• _Task to carry out_: Using the material below, repeat exactly the lines from the one with "blue rectangle: moved 1 px left, 1 px down" through the one with "purple star at", ends included, without any images.

• _Listed records_:
+ + + + + + +
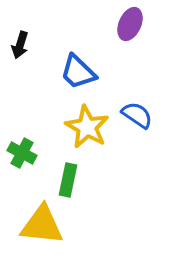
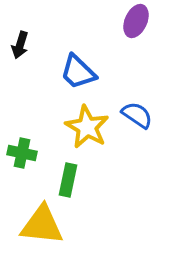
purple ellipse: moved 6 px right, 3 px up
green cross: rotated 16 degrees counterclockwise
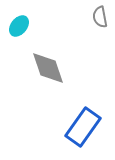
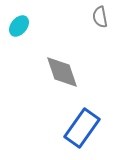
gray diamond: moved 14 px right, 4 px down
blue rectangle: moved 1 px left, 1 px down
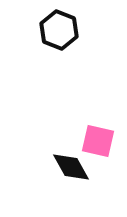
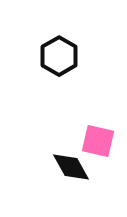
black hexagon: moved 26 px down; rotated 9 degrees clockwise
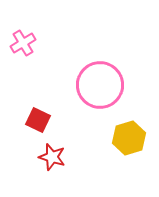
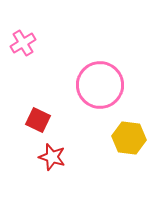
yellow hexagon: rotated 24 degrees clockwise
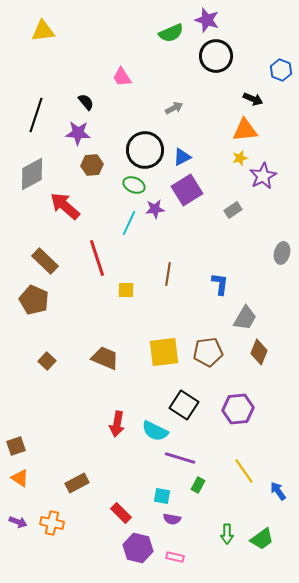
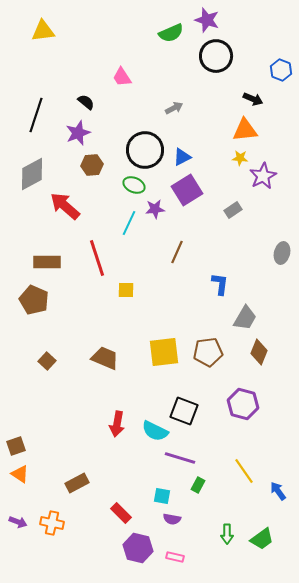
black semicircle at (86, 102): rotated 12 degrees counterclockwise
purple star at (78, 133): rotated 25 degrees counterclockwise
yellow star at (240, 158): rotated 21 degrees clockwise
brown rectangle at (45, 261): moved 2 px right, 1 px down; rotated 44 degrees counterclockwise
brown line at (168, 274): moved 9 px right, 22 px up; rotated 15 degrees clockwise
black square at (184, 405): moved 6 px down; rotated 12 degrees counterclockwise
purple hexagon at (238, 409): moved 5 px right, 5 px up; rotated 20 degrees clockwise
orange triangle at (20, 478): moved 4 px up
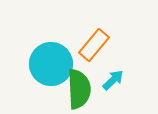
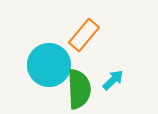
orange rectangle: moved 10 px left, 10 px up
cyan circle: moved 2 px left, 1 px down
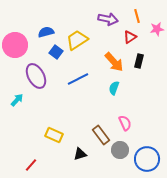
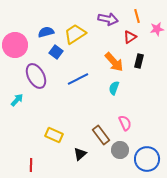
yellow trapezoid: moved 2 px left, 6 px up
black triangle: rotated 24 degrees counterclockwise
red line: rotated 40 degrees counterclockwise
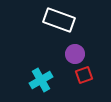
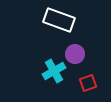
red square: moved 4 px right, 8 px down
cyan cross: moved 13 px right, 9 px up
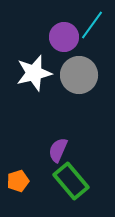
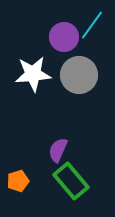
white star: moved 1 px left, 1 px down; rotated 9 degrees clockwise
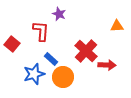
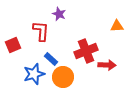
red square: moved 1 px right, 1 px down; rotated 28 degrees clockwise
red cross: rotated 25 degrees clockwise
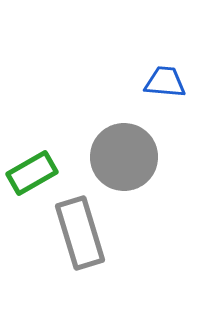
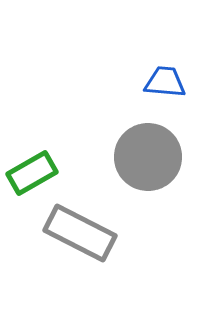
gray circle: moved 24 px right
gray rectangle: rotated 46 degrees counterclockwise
+ + + + + + +
• _Completed task_:
blue rectangle: moved 1 px left, 1 px down
black hexagon: moved 26 px down; rotated 9 degrees clockwise
yellow hexagon: rotated 24 degrees clockwise
black semicircle at (86, 102): rotated 12 degrees counterclockwise
purple star at (78, 133): rotated 25 degrees counterclockwise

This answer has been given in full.